### Exercise objective:
Among the entries that follow, find every line with the word "brown" and list it.

### Stored data:
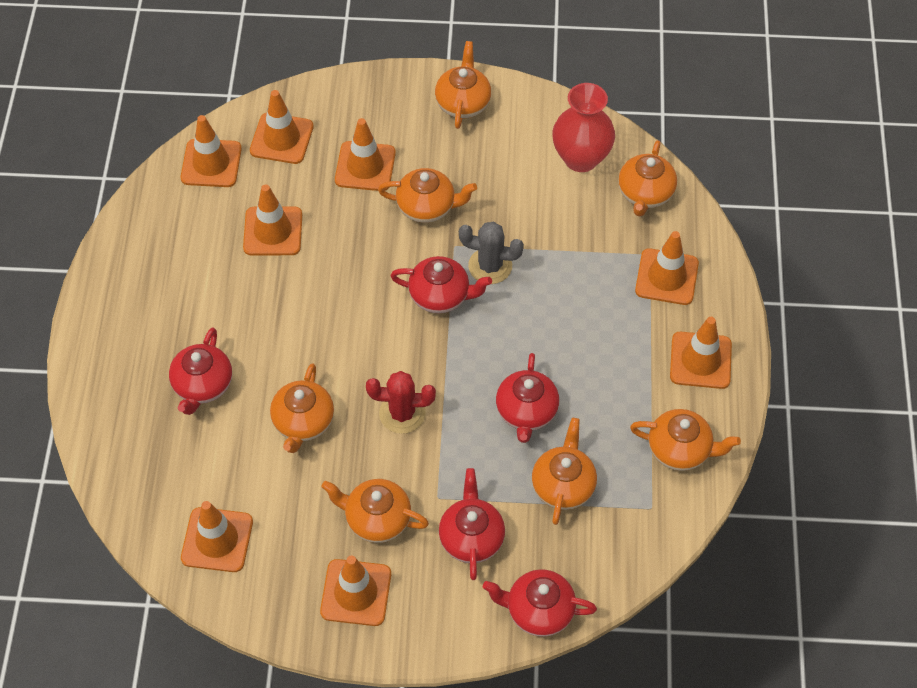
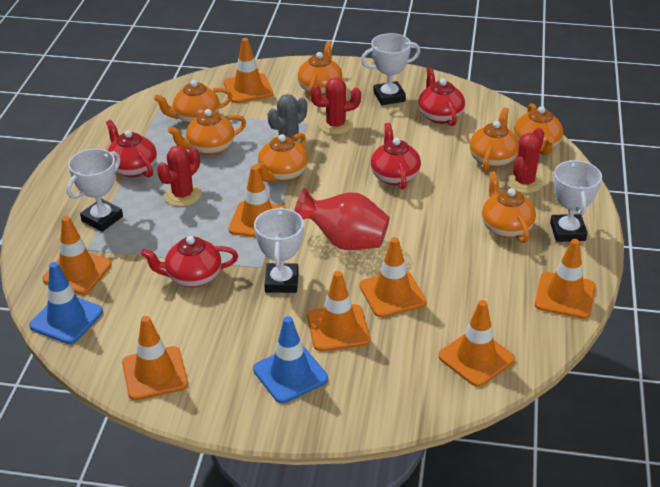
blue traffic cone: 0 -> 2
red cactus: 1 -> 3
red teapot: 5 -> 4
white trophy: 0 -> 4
--
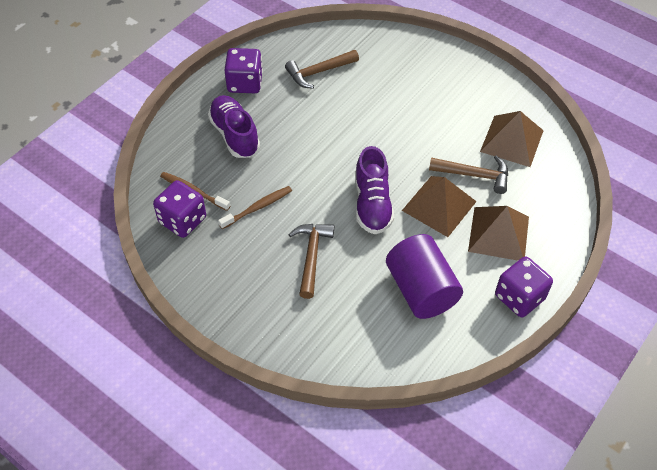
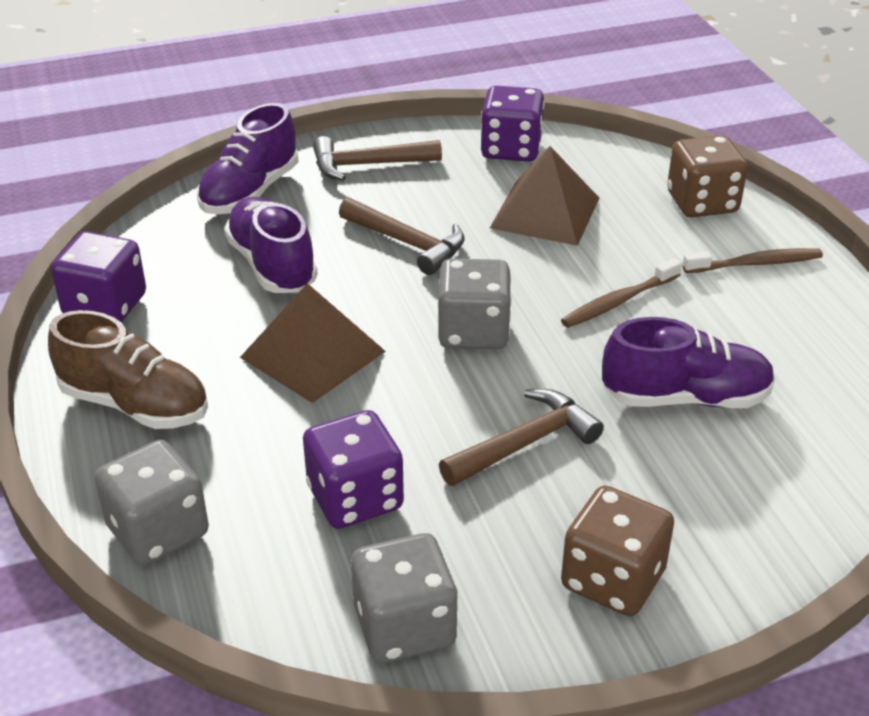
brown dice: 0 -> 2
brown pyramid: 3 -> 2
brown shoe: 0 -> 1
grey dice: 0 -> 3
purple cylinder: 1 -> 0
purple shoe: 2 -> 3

### Response to the exercise:
brown dice: 0 -> 2
brown pyramid: 3 -> 2
brown shoe: 0 -> 1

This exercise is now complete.